• _Directions_: Among the lines of data below, reproduce only those from the one with "C2: none -> 47nF (MID, USER2)" through the one with "D1: schottky (A", exactly as they stand, both ends included.

_____

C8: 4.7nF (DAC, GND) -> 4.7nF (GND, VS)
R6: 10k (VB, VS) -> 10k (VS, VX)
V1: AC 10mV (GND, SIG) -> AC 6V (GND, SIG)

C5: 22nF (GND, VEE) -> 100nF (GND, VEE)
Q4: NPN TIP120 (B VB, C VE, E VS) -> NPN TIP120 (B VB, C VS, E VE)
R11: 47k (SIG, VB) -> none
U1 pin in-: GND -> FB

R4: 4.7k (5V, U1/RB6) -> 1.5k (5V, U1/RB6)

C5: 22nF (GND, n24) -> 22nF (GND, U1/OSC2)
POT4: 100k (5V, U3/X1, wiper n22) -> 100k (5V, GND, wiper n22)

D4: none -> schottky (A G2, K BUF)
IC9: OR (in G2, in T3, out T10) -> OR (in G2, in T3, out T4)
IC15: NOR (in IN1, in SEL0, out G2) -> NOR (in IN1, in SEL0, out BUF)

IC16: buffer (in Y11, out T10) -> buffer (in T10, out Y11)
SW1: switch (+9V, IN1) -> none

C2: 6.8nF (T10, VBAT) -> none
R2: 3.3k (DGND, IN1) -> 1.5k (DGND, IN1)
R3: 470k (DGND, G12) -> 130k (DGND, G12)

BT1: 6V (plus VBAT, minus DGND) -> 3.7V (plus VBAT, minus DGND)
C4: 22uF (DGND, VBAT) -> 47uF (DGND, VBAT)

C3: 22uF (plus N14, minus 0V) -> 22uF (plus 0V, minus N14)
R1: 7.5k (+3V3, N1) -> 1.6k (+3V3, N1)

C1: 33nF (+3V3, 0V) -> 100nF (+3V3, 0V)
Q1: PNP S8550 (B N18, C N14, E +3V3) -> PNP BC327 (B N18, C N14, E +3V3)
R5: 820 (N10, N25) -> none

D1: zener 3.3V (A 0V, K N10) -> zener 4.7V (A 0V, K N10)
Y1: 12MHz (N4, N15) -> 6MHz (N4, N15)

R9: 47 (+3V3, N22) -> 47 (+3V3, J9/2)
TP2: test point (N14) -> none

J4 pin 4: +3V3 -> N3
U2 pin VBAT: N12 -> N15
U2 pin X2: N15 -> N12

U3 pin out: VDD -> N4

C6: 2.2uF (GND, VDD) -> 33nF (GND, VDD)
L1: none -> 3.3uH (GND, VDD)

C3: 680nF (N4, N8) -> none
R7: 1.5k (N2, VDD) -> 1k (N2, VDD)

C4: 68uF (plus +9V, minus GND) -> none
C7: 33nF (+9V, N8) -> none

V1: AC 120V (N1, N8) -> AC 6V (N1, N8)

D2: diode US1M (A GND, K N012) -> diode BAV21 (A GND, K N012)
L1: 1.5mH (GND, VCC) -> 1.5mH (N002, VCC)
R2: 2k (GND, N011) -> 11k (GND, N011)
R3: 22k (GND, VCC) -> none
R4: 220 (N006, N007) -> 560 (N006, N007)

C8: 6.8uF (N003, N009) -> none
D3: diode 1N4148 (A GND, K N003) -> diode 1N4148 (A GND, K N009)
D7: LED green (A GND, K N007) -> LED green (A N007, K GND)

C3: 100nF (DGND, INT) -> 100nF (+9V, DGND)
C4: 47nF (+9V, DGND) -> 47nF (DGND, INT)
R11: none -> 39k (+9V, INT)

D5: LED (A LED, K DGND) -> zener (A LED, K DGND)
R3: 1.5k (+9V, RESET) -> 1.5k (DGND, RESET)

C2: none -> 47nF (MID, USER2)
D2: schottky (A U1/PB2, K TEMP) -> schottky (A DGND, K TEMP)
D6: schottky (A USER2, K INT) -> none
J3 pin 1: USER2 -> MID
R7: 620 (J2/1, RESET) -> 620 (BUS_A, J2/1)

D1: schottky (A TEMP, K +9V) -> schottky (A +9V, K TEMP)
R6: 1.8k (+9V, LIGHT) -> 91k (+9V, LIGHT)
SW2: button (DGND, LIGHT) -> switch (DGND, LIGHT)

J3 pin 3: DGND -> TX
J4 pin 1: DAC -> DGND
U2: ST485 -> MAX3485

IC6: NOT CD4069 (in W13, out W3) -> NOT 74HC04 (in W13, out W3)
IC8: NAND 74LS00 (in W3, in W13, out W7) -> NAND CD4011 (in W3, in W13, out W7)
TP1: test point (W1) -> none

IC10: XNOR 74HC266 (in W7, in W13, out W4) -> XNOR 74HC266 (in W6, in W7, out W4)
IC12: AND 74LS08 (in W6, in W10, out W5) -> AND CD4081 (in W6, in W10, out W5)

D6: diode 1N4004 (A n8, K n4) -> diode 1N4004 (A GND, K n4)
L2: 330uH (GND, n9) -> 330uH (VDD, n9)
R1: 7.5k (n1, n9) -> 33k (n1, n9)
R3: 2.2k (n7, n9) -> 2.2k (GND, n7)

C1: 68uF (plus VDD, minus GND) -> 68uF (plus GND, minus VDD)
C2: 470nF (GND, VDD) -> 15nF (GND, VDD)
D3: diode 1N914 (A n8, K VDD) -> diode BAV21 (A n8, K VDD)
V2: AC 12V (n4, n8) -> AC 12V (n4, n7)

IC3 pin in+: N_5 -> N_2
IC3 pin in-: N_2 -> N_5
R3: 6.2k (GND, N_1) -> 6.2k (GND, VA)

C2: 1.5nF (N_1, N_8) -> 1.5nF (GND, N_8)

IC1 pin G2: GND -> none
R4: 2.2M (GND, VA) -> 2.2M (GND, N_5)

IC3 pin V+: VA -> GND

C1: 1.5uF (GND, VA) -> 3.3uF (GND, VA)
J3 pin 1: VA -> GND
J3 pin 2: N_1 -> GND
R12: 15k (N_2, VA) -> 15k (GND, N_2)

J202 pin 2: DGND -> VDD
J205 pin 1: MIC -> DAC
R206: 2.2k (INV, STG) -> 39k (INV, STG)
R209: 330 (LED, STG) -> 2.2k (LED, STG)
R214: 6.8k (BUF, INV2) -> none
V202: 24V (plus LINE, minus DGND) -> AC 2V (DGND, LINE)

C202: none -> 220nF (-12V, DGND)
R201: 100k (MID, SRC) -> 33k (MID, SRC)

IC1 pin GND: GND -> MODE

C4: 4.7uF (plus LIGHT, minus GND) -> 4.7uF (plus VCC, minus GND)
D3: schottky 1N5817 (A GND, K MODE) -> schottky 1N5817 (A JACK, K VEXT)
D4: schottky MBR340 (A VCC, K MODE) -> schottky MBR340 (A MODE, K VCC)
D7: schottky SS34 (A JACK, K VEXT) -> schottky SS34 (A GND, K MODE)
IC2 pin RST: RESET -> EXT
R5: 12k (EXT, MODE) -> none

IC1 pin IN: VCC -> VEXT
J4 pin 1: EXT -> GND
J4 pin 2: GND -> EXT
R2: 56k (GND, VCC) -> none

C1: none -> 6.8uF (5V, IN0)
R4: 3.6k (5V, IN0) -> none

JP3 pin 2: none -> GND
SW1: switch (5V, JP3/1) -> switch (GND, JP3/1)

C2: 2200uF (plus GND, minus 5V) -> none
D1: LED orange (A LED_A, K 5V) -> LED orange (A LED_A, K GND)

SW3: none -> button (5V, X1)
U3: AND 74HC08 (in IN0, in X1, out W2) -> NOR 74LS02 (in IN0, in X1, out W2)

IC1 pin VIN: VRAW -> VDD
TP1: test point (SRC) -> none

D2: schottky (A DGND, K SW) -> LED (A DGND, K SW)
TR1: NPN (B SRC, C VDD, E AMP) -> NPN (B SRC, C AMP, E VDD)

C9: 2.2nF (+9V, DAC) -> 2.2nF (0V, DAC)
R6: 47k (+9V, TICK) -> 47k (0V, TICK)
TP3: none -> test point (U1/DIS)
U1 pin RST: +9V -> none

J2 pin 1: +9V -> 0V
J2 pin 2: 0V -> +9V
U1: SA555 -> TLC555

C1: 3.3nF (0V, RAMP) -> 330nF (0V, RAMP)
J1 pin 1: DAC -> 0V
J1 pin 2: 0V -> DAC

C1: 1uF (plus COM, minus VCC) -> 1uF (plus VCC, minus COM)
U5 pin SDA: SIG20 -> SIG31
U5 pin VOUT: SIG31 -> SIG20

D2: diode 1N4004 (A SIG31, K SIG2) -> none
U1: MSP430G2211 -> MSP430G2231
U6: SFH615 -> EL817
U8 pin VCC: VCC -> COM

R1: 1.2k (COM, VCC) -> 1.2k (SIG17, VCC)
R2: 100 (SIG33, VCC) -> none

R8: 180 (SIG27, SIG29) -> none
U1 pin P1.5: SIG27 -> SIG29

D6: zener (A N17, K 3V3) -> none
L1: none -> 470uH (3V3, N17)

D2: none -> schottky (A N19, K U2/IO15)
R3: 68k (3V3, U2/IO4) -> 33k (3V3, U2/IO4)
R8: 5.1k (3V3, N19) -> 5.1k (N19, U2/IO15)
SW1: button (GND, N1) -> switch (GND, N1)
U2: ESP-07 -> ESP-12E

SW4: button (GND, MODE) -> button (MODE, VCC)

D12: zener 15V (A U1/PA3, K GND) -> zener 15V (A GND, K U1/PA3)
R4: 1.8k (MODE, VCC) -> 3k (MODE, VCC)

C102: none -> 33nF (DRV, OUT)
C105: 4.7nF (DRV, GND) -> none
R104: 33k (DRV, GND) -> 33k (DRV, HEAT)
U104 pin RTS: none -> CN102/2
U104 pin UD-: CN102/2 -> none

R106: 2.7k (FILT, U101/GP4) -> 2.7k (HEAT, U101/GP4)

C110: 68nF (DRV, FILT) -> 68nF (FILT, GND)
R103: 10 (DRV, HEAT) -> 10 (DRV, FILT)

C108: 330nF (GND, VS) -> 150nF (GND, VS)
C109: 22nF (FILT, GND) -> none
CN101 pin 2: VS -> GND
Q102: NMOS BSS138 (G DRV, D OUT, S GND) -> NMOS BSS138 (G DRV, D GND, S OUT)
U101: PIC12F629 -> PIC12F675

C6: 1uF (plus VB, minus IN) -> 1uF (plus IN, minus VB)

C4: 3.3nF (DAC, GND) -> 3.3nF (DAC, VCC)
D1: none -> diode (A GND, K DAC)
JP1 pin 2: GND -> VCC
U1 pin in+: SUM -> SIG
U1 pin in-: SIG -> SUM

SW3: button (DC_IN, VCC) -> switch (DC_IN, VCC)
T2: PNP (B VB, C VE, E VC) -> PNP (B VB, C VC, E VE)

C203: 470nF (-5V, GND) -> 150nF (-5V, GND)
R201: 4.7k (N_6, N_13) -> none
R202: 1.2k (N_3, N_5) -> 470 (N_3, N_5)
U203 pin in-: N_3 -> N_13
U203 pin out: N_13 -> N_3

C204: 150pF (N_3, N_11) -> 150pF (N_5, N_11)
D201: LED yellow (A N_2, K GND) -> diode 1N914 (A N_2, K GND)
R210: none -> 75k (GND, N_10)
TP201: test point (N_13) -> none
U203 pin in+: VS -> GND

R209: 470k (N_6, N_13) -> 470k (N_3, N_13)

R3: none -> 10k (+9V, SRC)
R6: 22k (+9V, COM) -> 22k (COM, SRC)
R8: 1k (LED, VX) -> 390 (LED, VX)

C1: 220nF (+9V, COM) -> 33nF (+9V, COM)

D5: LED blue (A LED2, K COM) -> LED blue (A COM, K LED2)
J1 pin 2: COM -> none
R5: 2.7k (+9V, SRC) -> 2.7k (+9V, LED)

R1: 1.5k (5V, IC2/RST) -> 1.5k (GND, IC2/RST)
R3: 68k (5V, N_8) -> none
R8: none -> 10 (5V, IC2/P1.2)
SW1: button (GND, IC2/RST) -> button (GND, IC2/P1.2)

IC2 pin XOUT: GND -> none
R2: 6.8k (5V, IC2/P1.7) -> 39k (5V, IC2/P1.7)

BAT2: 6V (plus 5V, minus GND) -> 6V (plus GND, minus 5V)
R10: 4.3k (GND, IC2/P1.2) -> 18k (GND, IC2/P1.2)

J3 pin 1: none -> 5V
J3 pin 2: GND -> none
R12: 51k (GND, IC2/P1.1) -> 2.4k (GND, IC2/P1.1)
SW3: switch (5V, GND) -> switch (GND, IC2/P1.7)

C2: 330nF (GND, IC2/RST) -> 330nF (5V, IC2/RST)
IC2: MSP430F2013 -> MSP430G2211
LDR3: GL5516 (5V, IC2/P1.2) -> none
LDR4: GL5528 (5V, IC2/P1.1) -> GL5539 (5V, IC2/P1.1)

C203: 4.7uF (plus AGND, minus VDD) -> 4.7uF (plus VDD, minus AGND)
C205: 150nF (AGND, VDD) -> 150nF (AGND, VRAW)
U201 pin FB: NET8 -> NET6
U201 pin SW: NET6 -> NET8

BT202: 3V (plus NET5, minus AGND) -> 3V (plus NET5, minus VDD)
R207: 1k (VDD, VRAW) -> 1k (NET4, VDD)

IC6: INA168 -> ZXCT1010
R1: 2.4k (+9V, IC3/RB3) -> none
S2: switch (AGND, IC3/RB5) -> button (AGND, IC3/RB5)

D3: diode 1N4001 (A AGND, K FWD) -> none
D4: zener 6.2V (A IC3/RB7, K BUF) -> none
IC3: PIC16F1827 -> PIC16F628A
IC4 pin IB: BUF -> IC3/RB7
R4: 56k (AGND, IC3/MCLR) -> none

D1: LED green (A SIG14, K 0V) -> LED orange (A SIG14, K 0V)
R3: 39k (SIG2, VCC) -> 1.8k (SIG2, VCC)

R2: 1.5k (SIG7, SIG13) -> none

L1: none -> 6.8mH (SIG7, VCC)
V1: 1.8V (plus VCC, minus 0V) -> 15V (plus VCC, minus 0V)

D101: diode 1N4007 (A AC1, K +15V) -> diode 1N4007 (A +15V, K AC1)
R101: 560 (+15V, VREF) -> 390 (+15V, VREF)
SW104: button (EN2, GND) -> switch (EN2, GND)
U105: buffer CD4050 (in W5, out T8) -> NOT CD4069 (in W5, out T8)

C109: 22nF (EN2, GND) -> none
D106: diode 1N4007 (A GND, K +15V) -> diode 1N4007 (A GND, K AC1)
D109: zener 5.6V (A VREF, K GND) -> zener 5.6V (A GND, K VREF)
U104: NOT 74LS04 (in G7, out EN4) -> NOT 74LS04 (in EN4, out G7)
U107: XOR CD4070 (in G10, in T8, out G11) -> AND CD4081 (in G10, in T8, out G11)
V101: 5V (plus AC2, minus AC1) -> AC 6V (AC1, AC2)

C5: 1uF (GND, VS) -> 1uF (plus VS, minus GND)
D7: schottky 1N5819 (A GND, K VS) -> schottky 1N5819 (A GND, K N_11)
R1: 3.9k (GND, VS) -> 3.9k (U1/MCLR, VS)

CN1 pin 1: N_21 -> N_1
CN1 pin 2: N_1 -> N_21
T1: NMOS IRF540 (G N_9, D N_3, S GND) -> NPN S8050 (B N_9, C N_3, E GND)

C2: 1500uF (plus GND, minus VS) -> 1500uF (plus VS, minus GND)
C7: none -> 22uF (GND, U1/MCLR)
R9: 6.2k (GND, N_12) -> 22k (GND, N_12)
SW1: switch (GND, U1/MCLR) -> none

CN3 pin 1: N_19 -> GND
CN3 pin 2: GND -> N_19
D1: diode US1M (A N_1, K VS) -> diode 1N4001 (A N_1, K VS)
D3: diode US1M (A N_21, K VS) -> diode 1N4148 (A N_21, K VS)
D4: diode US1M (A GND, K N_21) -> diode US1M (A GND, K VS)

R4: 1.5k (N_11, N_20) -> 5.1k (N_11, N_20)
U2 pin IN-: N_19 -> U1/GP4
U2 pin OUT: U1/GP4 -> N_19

_____

• _Answer to the exercise_:
C2: none -> 47nF (MID, USER2)
D2: schottky (A U1/PB2, K TEMP) -> schottky (A DGND, K TEMP)
D6: schottky (A USER2, K INT) -> none
J3 pin 1: USER2 -> MID
R7: 620 (J2/1, RESET) -> 620 (BUS_A, J2/1)

D1: schottky (A TEMP, K +9V) -> schottky (A +9V, K TEMP)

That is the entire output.